━━━ SOURCE MATERIAL ━━━
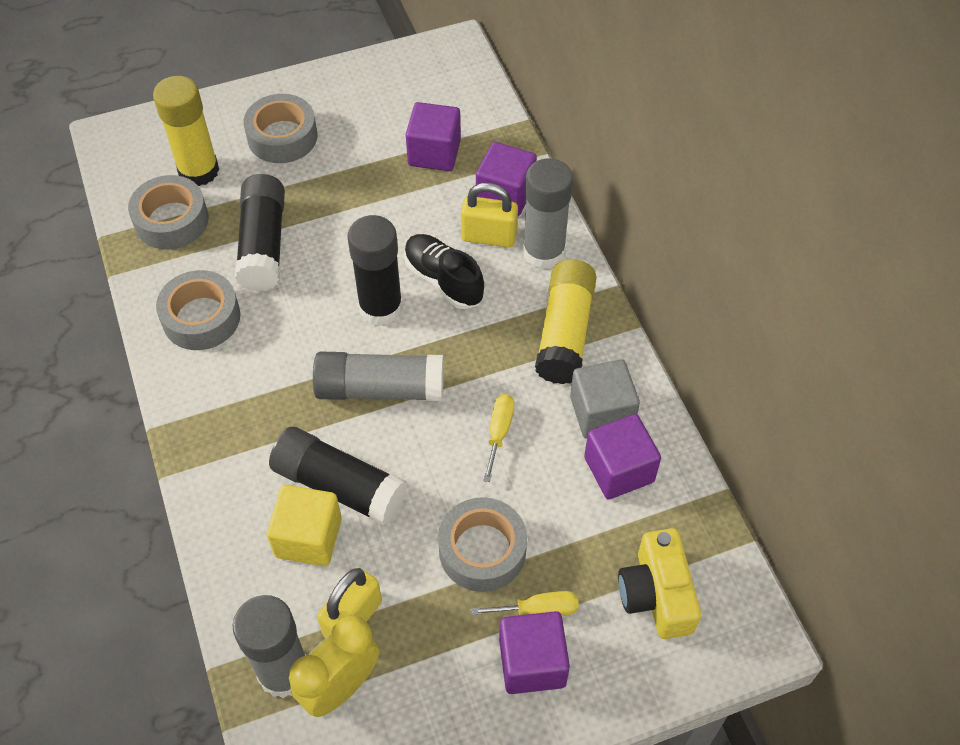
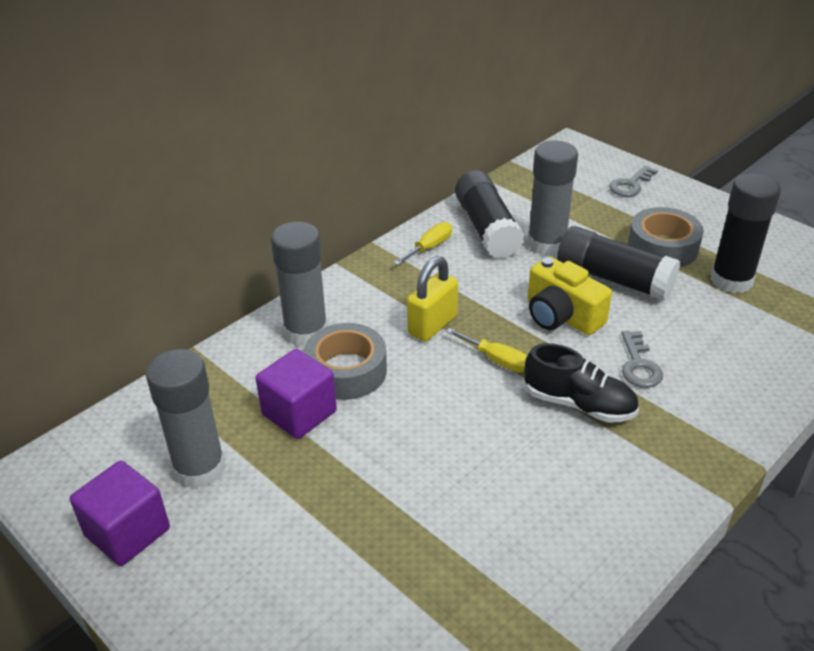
grey cube: 1 -> 0
grey key: 0 -> 2
grey tape: 4 -> 2
purple cube: 4 -> 2
yellow clock: 1 -> 0
yellow cube: 1 -> 0
yellow glue stick: 2 -> 0
yellow padlock: 2 -> 1

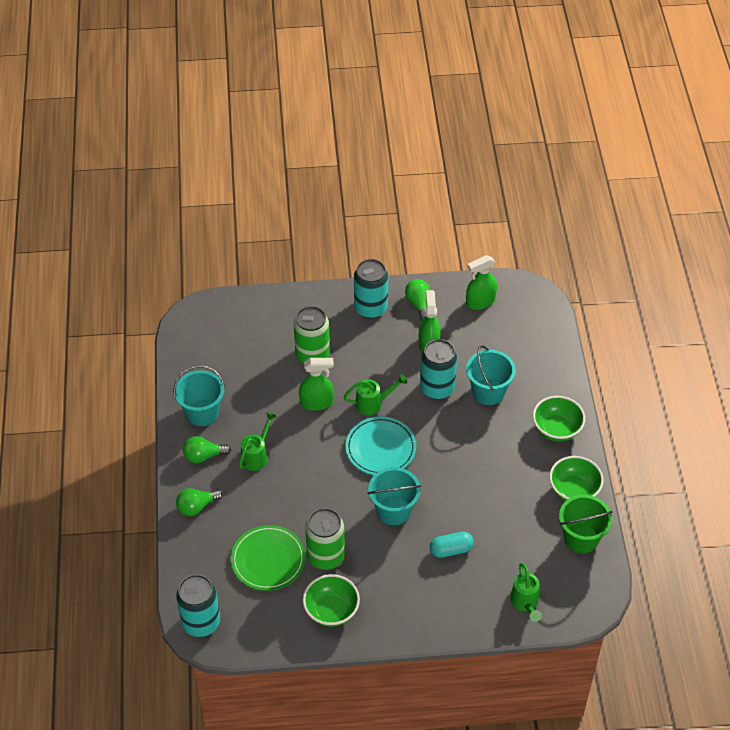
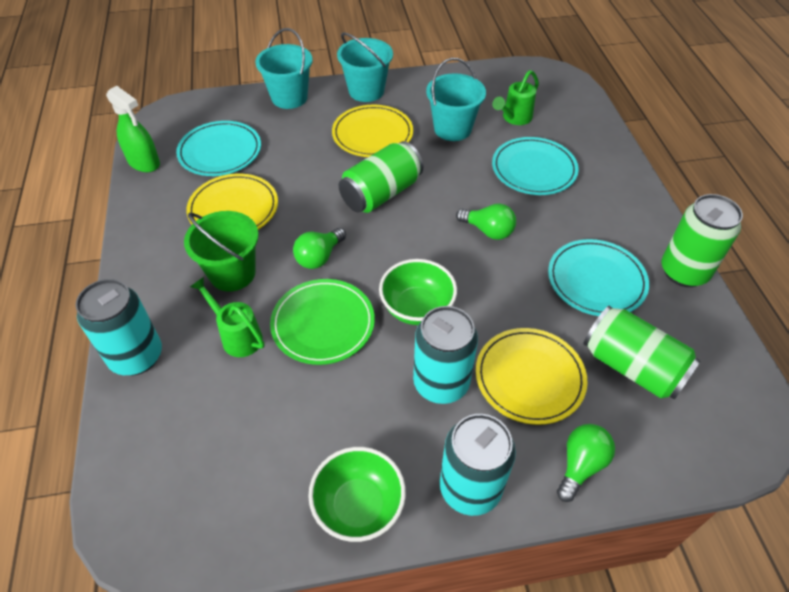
green bowl: 3 -> 2
green can: 2 -> 3
green spray bottle: 3 -> 1
green watering can: 3 -> 2
turquoise capsule: 1 -> 0
turquoise plate: 1 -> 3
yellow plate: 0 -> 3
━━━
**AIM OF THE TASK**: Images in the records should not be copied. Repeat all the rest exactly.

**TASK RESPONSE**:
grey cube: 1 -> 0
grey key: 0 -> 2
grey tape: 4 -> 2
purple cube: 4 -> 2
yellow clock: 1 -> 0
yellow cube: 1 -> 0
yellow glue stick: 2 -> 0
yellow padlock: 2 -> 1

green bowl: 3 -> 2
green can: 2 -> 3
green spray bottle: 3 -> 1
green watering can: 3 -> 2
turquoise capsule: 1 -> 0
turquoise plate: 1 -> 3
yellow plate: 0 -> 3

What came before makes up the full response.